• _Your assignment_
Below is a listing to copy exactly; no image goes into the copy.

━━ Material for this task

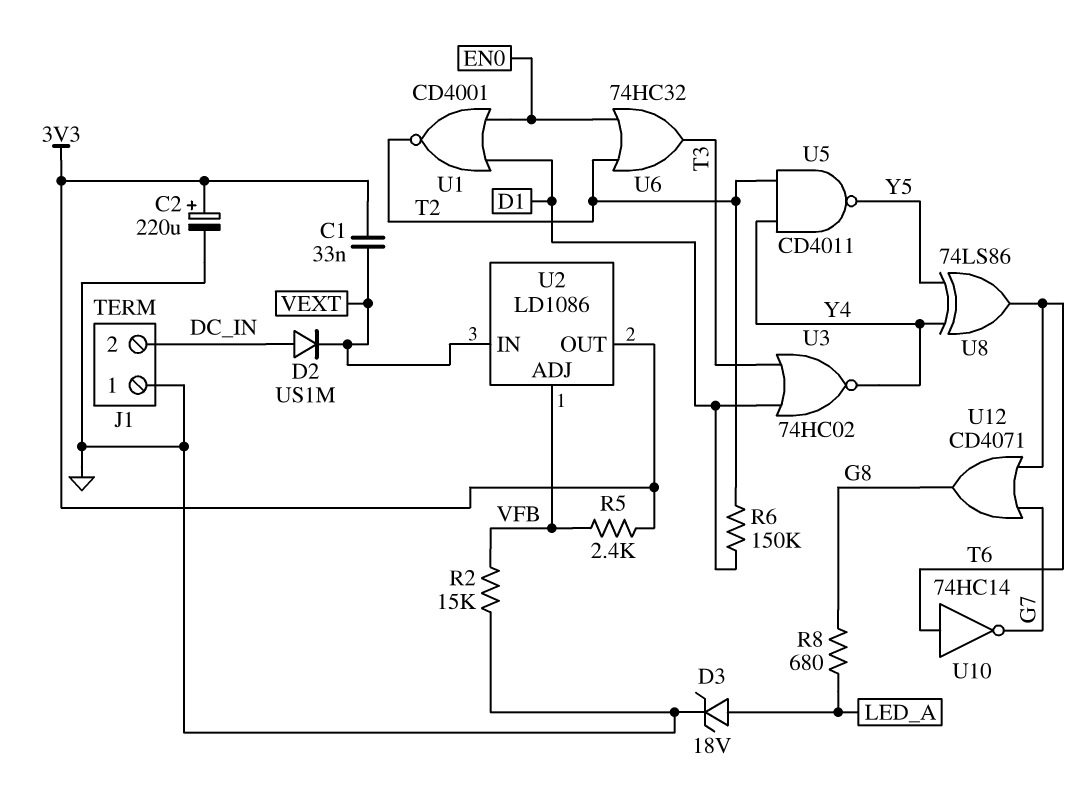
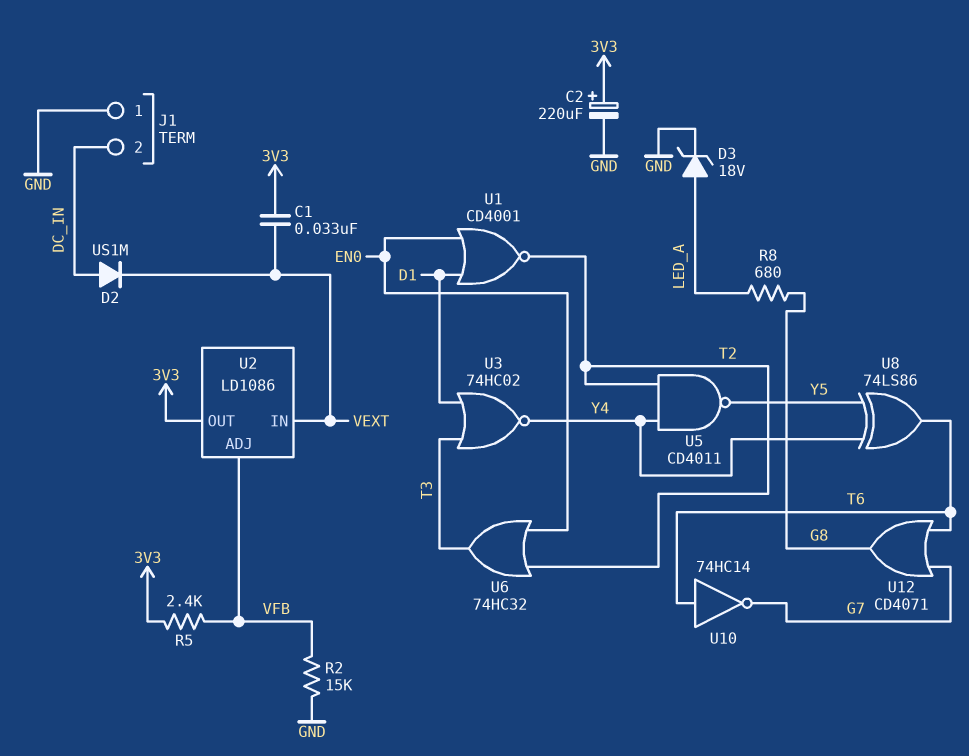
R6: 150k (D1, T2) -> none

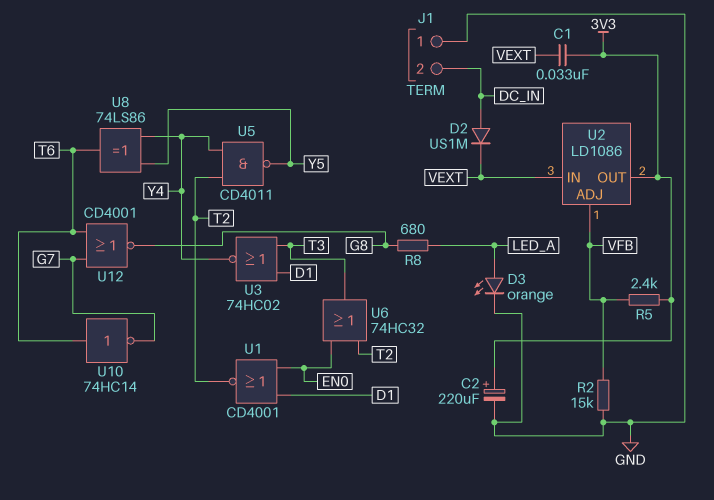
D3: zener 18V (A LED_A, K GND) -> LED orange (A LED_A, K GND)
U12: OR CD4071 (in G7, in T6, out G8) -> NOR CD4001 (in G7, in T6, out G8)

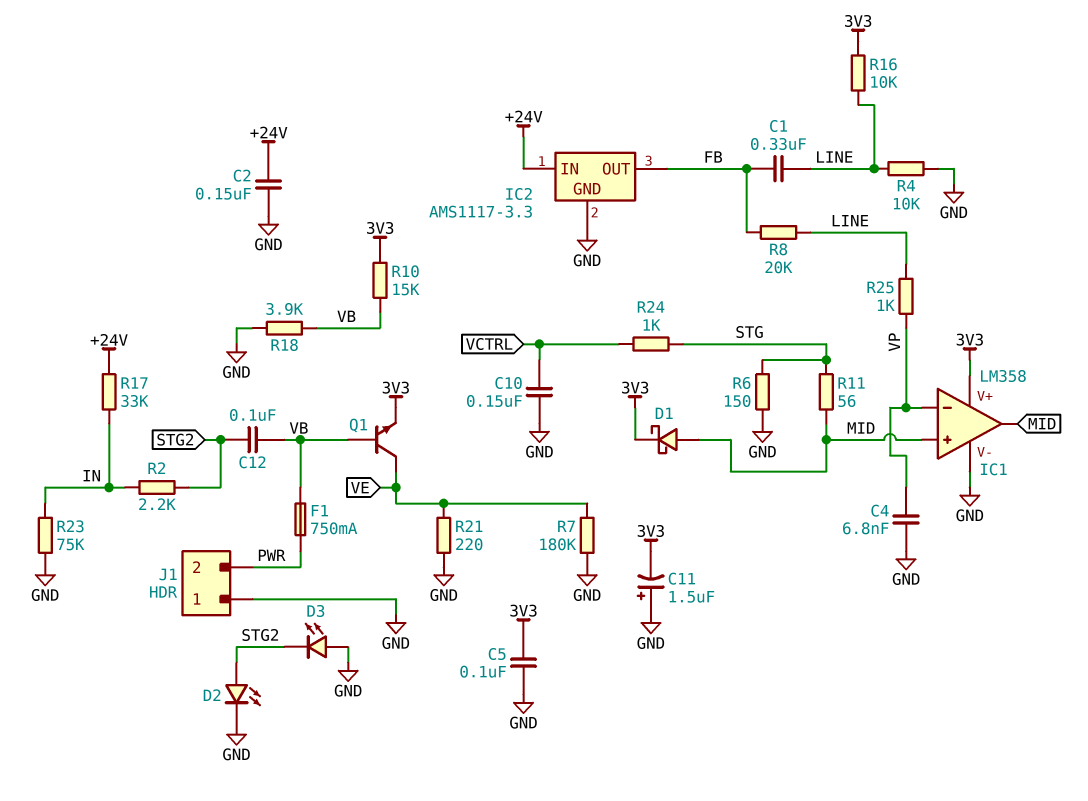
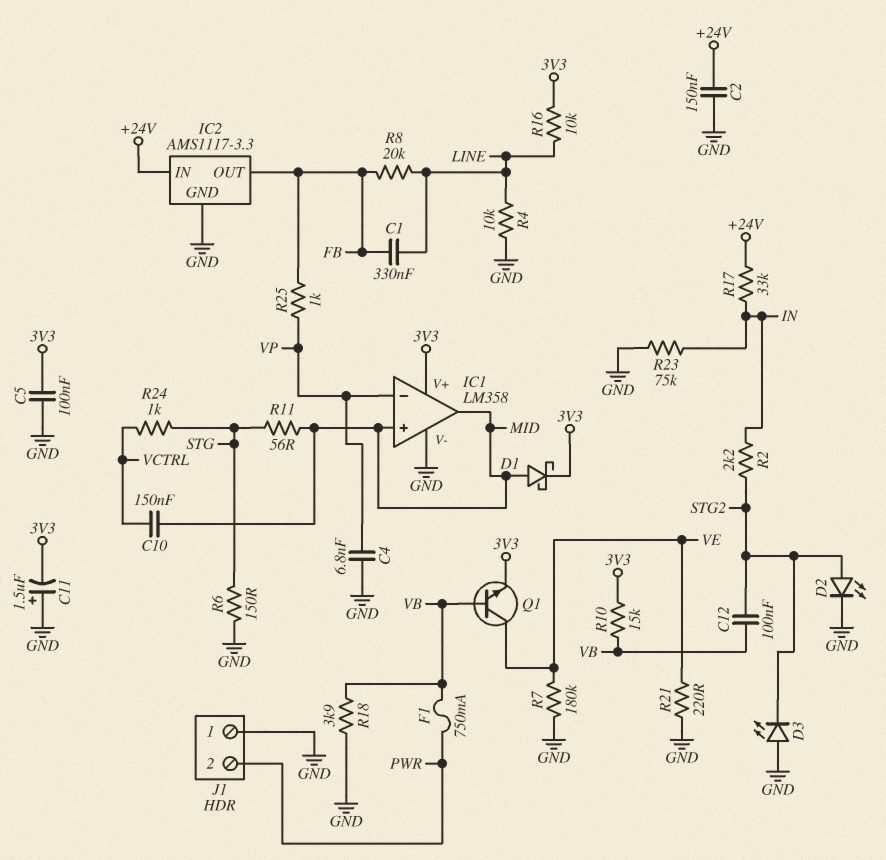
C10: 150nF (GND, VCTRL) -> 150nF (MID, VCTRL)
R25: 1k (LINE, VP) -> 1k (FB, VP)

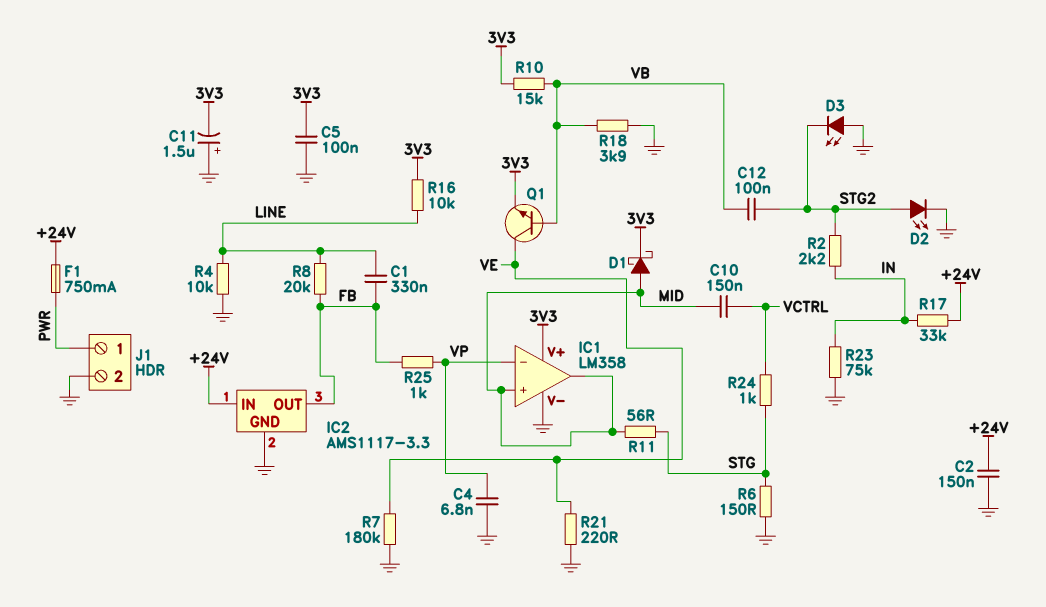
F1: 750mA (PWR, VB) -> 750mA (+24V, PWR)
J1 pin 1: GND -> PWR
J1 pin 2: PWR -> GND

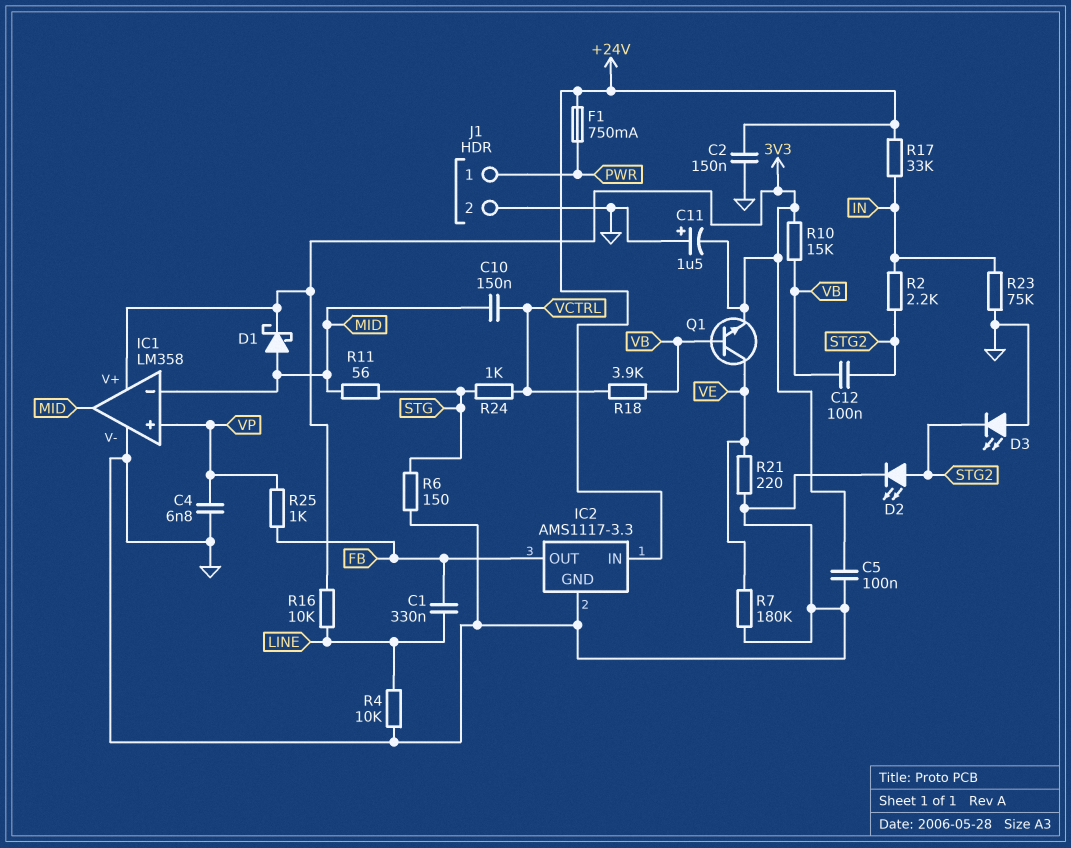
IC1 pin in+: MID -> VP
IC1 pin in-: VP -> MID
R8: 20k (FB, LINE) -> none
R18: 3.9k (GND, VB) -> 3.9k (VB, VCTRL)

━━━━

• _Answer area_
R6: 150k (D1, T2) -> none

D3: zener 18V (A LED_A, K GND) -> LED orange (A LED_A, K GND)
U12: OR CD4071 (in G7, in T6, out G8) -> NOR CD4001 (in G7, in T6, out G8)

C10: 150nF (GND, VCTRL) -> 150nF (MID, VCTRL)
R25: 1k (LINE, VP) -> 1k (FB, VP)

F1: 750mA (PWR, VB) -> 750mA (+24V, PWR)
J1 pin 1: GND -> PWR
J1 pin 2: PWR -> GND

IC1 pin in+: MID -> VP
IC1 pin in-: VP -> MID
R8: 20k (FB, LINE) -> none
R18: 3.9k (GND, VB) -> 3.9k (VB, VCTRL)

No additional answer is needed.